┌─ DATA SHOWN

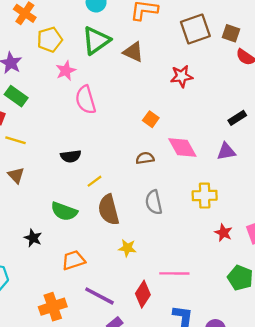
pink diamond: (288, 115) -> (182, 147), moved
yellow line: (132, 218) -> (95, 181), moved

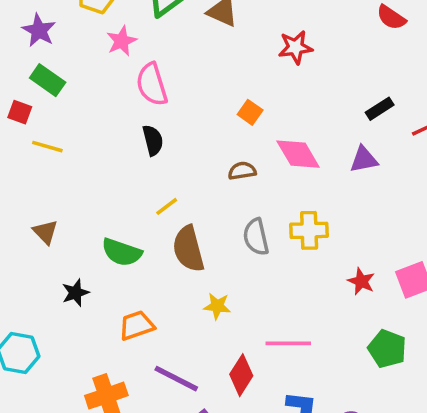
black semicircle: (71, 156) -> (153, 140), moved, turned -96
brown triangle: (16, 175) -> (45, 232), moved
yellow cross: (205, 196) -> (309, 230), moved
black star: (33, 238) -> (75, 293), turned 30

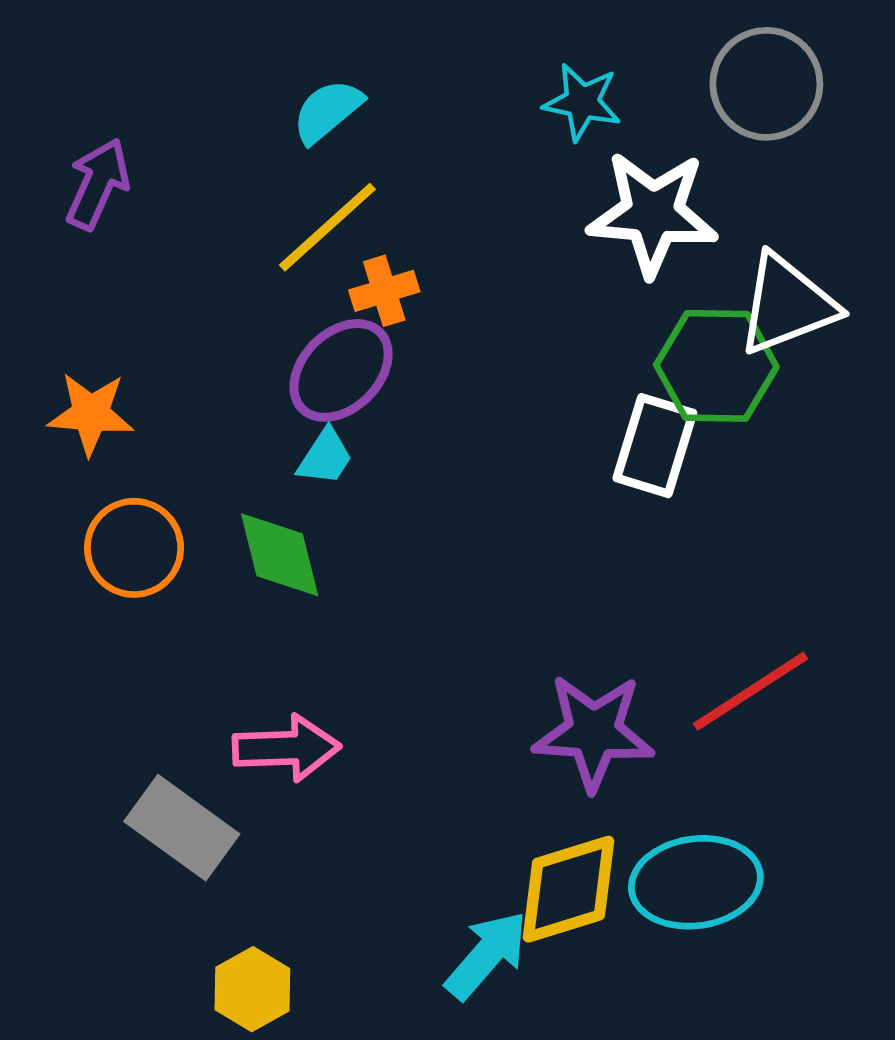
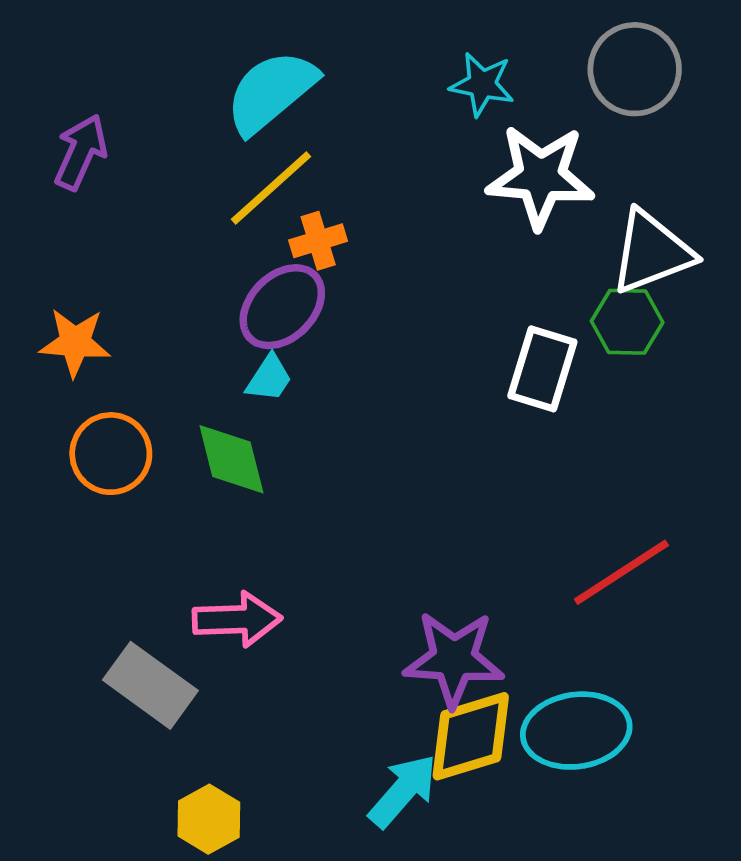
cyan semicircle: (327, 111) -> (271, 92), size x1.6
green hexagon: (716, 366) -> (627, 322), moved, size x0.7
purple star: (594, 732) -> (454, 659), moved

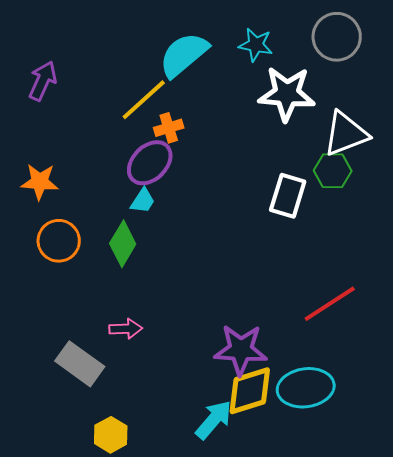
cyan semicircle: (271, 92) -> (184, 55), moved
green diamond: (231, 459) -> (123, 244), turned 45
pink arrow: (237, 619) -> (126, 329), size x0.7

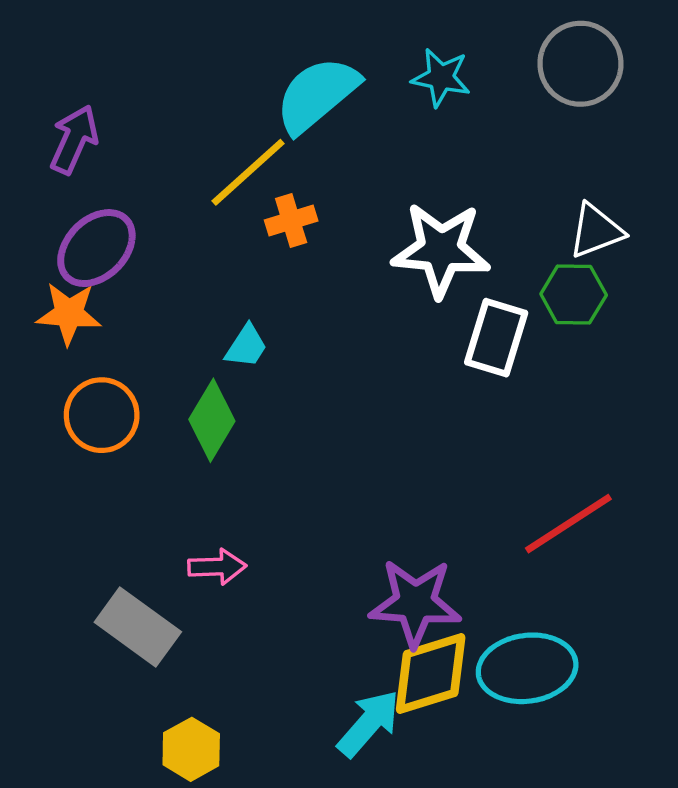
white star: (287, 94) -> (441, 250), moved
white triangle: (346, 134) -> (596, 231), size x0.7
purple ellipse: (150, 163) -> (96, 248), moved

└─

TASK PROMPT: Using the data above, give again exactly the lines starting at the one holding "brown triangle: (16, 175) -> (45, 232), moved" and ending at the one holding "pink arrow: (237, 619)", inclusive, and nothing more. Omit the pictures.

RESPONSE BELOW:
brown triangle: (16, 175) -> (45, 232), moved
yellow cross: (205, 196) -> (309, 230), moved
black star: (33, 238) -> (75, 293), turned 30

cyan semicircle: (327, 111) -> (271, 92), size x1.6
green hexagon: (716, 366) -> (627, 322), moved, size x0.7
purple star: (594, 732) -> (454, 659), moved

cyan semicircle: (271, 92) -> (184, 55), moved
green diamond: (231, 459) -> (123, 244), turned 45
pink arrow: (237, 619) -> (126, 329), size x0.7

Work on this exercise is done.